## Aim of the task
Copy each line of the data beneath in which the word "white" appears.

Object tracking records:
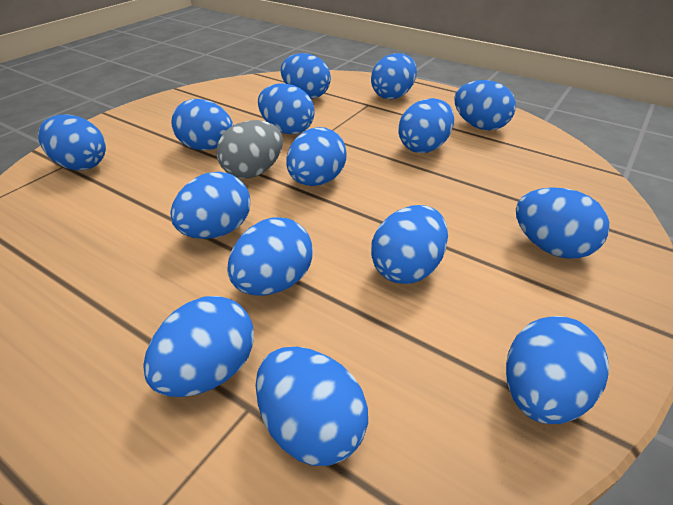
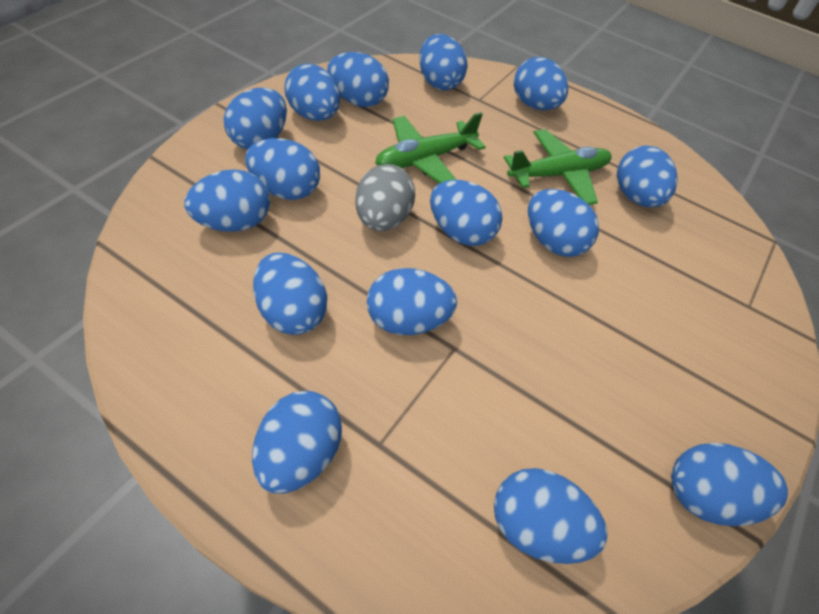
green plane: 0 -> 2

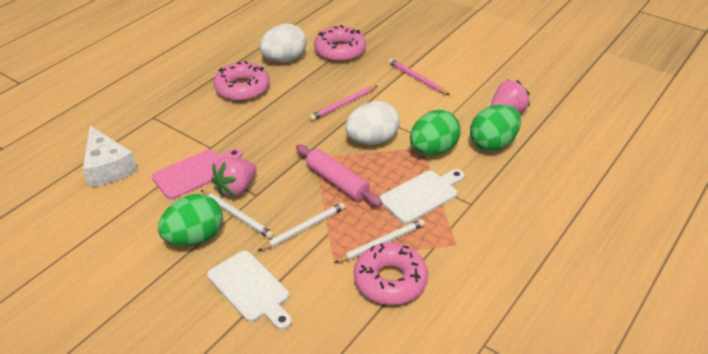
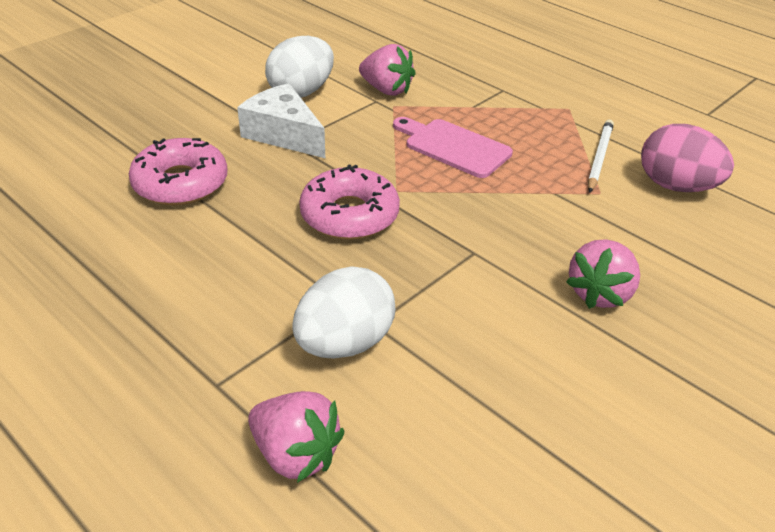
green egg: 3 -> 0
pink donut: 3 -> 2
pink egg: 0 -> 1
pink pencil: 2 -> 0
pink rolling pin: 1 -> 0
pink strawberry: 2 -> 3
white cutting board: 2 -> 0
white pencil: 3 -> 1

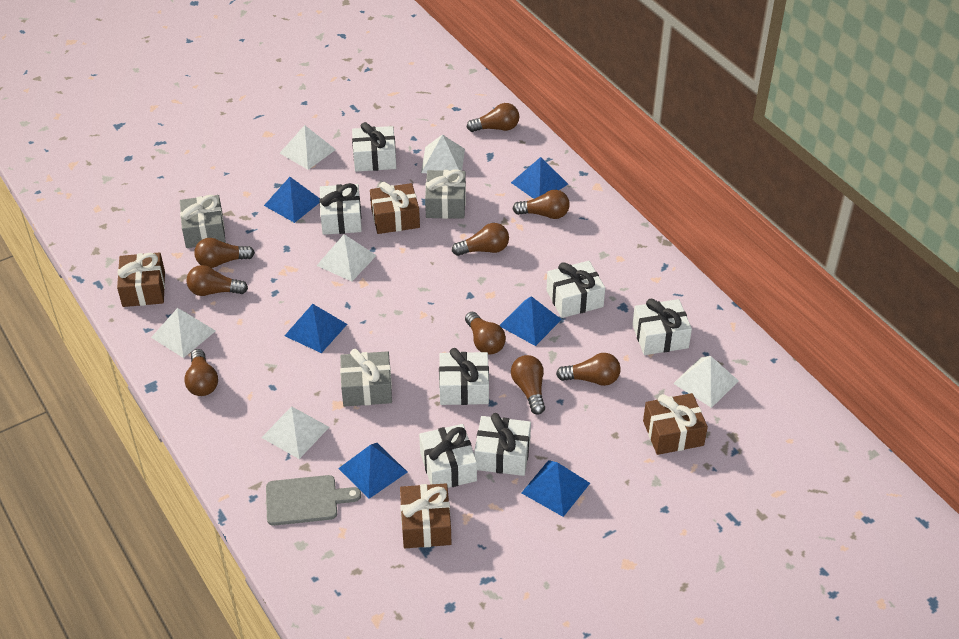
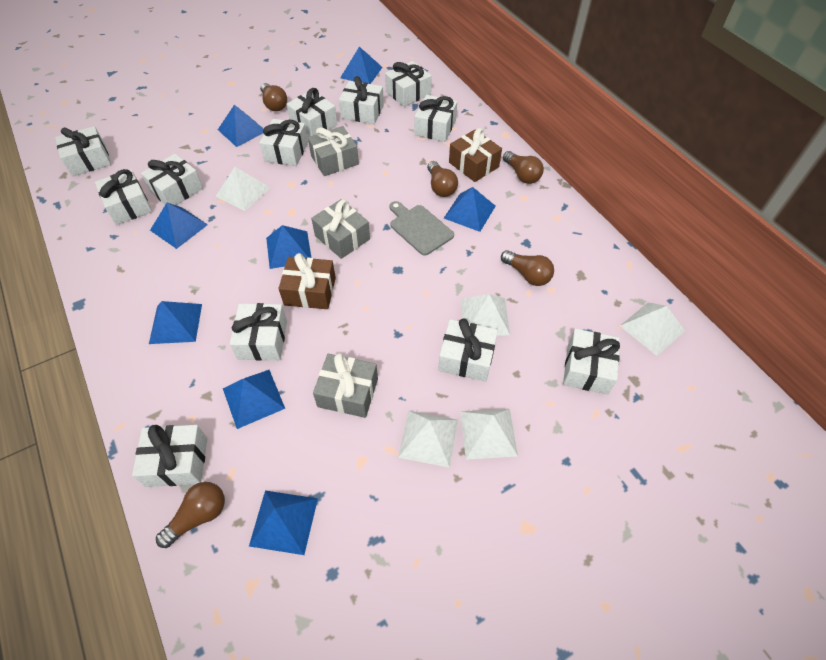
blue pyramid: 6 -> 8
brown gift: 4 -> 2
brown light bulb: 9 -> 5
white gift: 7 -> 12
white pyramid: 6 -> 5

## Solution for this task
white cutting board: 2 -> 0
white pencil: 3 -> 1
white gift: 7 -> 12
white pyramid: 6 -> 5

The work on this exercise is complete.